Filter the data below for the string "orange" and copy each matching line.

··· Data provided ···

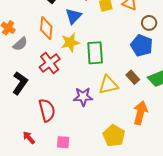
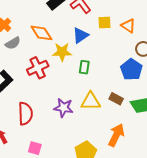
blue triangle: (73, 16) -> (81, 35), moved
orange diamond: (46, 28) -> (41, 33), turned -50
green rectangle: (95, 53) -> (84, 67), size x0.6
brown rectangle: (133, 77) -> (116, 99), turned -32

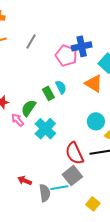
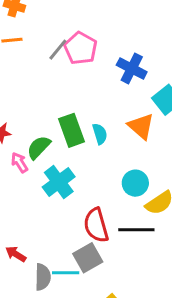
blue cross: (82, 46) -> (132, 69), turned 30
pink pentagon: (66, 56) -> (81, 48), moved
cyan semicircle: (61, 87) -> (100, 134), moved
green rectangle: (48, 93) -> (72, 130), size x1.5

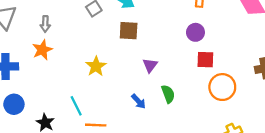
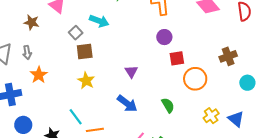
gray arrow: (45, 24) -> (27, 52), moved
brown square: (129, 31) -> (85, 52), moved
green semicircle: (168, 94) -> (168, 105), moved
blue arrow: (139, 101) -> (127, 104), size x1.5

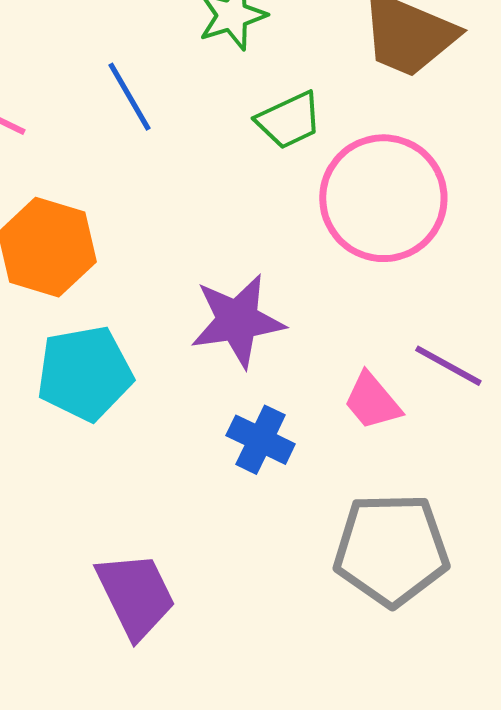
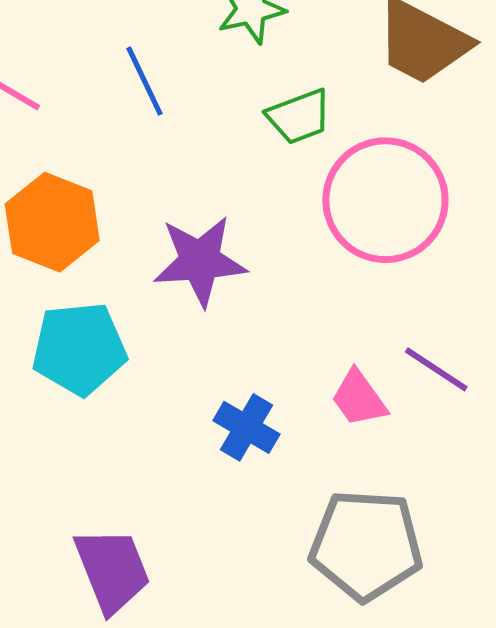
purple star: (237, 321) -> (200, 261), moved

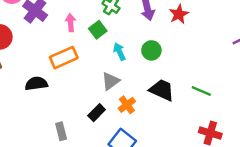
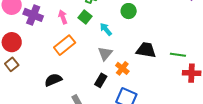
green circle: (151, 50) -> (129, 11), moved
black semicircle: (36, 84) -> (53, 80), moved
green line: (201, 91) -> (178, 55), moved

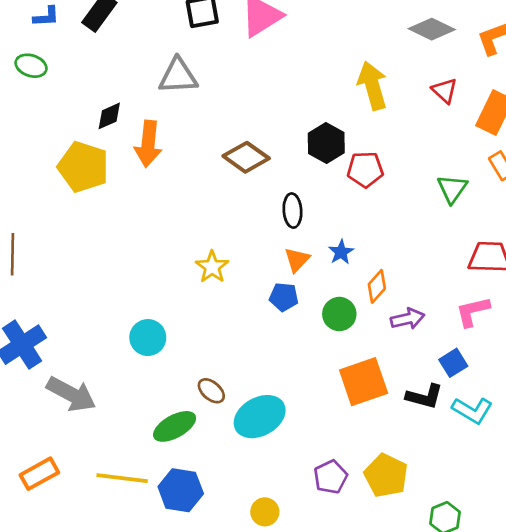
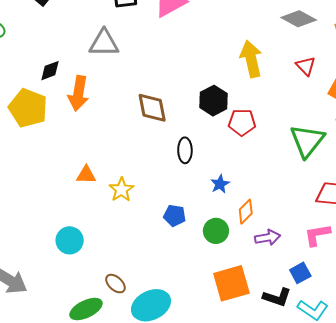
brown diamond: (246, 157) -> (152, 108), turned 40
green triangle: (452, 189) -> (307, 141), size x1.5
orange triangle: (297, 260) -> (86, 175), moved, turned 45

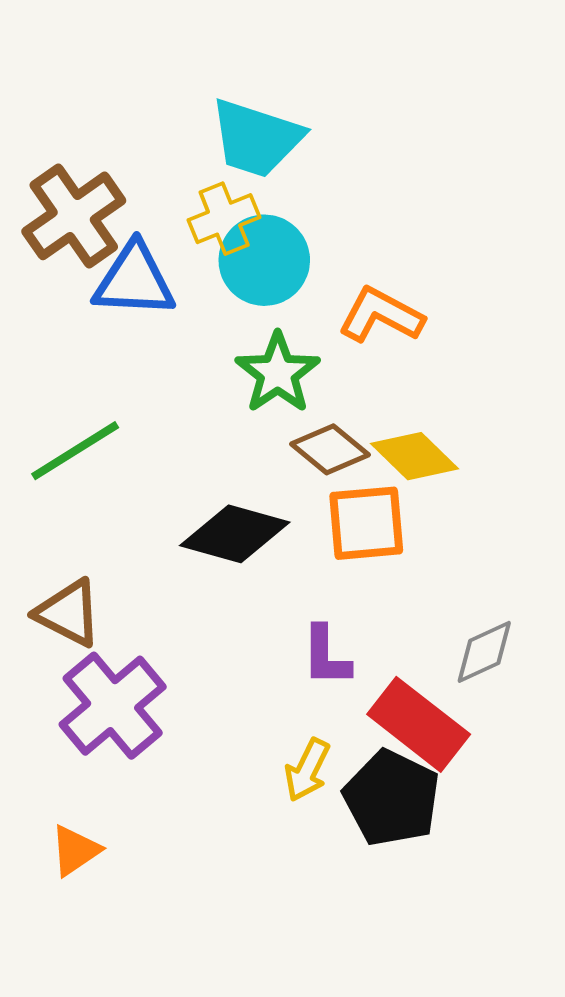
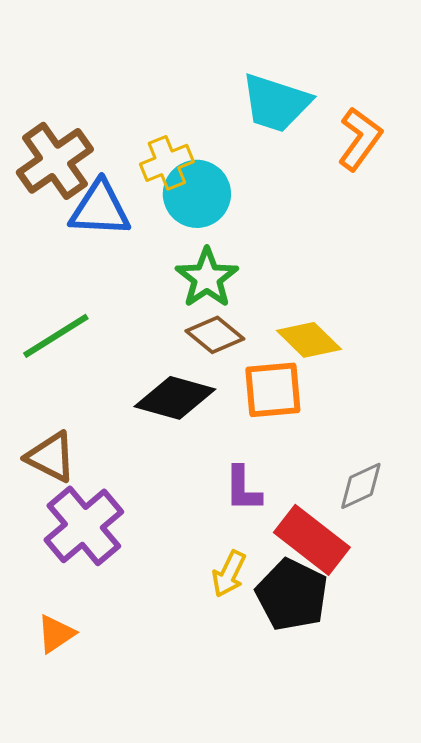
cyan trapezoid: (256, 138) -> (276, 103), moved
orange L-shape: (381, 315) -> (360, 139), moved, turned 98
brown diamond: (330, 449) -> (215, 335), moved

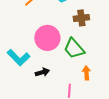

···

Your response:
orange diamond: (46, 28) -> (41, 33), turned -50
orange triangle: (297, 260) -> (86, 175), moved, turned 45
orange L-shape: (381, 315) -> (360, 139), moved, turned 98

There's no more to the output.